Directions for this task:
Exactness is required throughout. Return every record once more.

(Scene difference descriptions)
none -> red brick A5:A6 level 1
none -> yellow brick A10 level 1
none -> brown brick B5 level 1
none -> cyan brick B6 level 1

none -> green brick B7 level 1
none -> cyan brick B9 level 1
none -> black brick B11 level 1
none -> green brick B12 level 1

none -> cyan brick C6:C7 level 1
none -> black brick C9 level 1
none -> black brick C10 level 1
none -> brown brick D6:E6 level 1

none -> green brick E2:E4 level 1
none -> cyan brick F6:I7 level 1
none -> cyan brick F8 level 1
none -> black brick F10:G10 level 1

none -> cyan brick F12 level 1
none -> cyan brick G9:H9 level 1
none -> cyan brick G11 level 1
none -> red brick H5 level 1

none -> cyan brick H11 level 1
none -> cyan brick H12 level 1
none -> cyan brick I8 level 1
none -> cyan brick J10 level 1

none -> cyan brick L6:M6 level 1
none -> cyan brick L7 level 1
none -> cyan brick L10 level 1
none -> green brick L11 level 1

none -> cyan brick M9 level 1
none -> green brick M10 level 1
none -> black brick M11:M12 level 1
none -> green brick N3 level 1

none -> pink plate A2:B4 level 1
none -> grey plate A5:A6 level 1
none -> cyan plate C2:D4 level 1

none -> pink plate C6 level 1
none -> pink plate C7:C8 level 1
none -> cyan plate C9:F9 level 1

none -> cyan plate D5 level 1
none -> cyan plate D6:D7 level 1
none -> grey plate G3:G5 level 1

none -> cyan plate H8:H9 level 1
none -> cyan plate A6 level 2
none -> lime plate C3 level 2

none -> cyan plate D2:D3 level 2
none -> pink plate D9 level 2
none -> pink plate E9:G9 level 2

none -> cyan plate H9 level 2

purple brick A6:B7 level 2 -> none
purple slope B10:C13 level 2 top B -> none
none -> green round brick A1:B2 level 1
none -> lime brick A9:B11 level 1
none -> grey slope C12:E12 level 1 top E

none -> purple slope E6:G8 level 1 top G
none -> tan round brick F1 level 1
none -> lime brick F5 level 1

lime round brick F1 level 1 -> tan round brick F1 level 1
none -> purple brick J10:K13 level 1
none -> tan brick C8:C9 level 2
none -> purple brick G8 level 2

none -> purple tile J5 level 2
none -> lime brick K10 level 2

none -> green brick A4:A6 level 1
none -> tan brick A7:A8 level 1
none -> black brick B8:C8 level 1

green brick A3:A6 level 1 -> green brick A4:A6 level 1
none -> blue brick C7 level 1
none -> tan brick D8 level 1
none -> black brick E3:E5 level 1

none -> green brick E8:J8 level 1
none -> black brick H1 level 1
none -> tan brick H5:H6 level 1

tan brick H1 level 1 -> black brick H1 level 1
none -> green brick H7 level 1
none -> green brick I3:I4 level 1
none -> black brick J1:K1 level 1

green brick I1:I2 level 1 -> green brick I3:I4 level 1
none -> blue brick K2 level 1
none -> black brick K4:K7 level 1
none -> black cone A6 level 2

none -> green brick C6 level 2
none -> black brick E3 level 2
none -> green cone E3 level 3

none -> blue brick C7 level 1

Task result:
none -> red brick A5:A6 level 1
none -> yellow brick A10 level 1
none -> brown brick B5 level 1
none -> cyan brick B6 level 1

none -> green brick B7 level 1
none -> cyan brick B9 level 1
none -> black brick B11 level 1
none -> green brick B12 level 1

none -> cyan brick C6:C7 level 1
none -> black brick C9 level 1
none -> black brick C10 level 1
none -> brown brick D6:E6 level 1

none -> green brick E2:E4 level 1
none -> cyan brick F6:I7 level 1
none -> cyan brick F8 level 1
none -> black brick F10:G10 level 1

none -> cyan brick F12 level 1
none -> cyan brick G9:H9 level 1
none -> cyan brick G11 level 1
none -> red brick H5 level 1

none -> cyan brick H11 level 1
none -> cyan brick H12 level 1
none -> cyan brick I8 level 1
none -> cyan brick J10 level 1

none -> cyan brick L6:M6 level 1
none -> cyan brick L7 level 1
none -> cyan brick L10 level 1
none -> green brick L11 level 1

none -> cyan brick M9 level 1
none -> green brick M10 level 1
none -> black brick M11:M12 level 1
none -> green brick N3 level 1

none -> pink plate A2:B4 level 1
none -> grey plate A5:A6 level 1
none -> cyan plate C2:D4 level 1

none -> pink plate C6 level 1
none -> pink plate C7:C8 level 1
none -> cyan plate C9:F9 level 1

none -> cyan plate D5 level 1
none -> cyan plate D6:D7 level 1
none -> grey plate G3:G5 level 1

none -> cyan plate H8:H9 level 1
none -> cyan plate A6 level 2
none -> lime plate C3 level 2

none -> cyan plate D2:D3 level 2
none -> pink plate D9 level 2
none -> pink plate E9:G9 level 2

none -> cyan plate H9 level 2

purple brick A6:B7 level 2 -> none
purple slope B10:C13 level 2 top B -> none
none -> green round brick A1:B2 level 1
none -> lime brick A9:B11 level 1
none -> grey slope C12:E12 level 1 top E

none -> purple slope E6:G8 level 1 top G
none -> tan round brick F1 level 1
none -> lime brick F5 level 1

lime round brick F1 level 1 -> tan round brick F1 level 1
none -> purple brick J10:K13 level 1
none -> tan brick C8:C9 level 2
none -> purple brick G8 level 2

none -> purple tile J5 level 2
none -> lime brick K10 level 2

none -> green brick A4:A6 level 1
none -> tan brick A7:A8 level 1
none -> black brick B8:C8 level 1

green brick A3:A6 level 1 -> green brick A4:A6 level 1
none -> blue brick C7 level 1
none -> tan brick D8 level 1
none -> black brick E3:E5 level 1

none -> green brick E8:J8 level 1
none -> black brick H1 level 1
none -> tan brick H5:H6 level 1

tan brick H1 level 1 -> black brick H1 level 1
none -> green brick H7 level 1
none -> green brick I3:I4 level 1
none -> black brick J1:K1 level 1

green brick I1:I2 level 1 -> green brick I3:I4 level 1
none -> blue brick K2 level 1
none -> black brick K4:K7 level 1
none -> black cone A6 level 2

none -> green brick C6 level 2
none -> black brick E3 level 2
none -> green cone E3 level 3

none -> blue brick C7 level 1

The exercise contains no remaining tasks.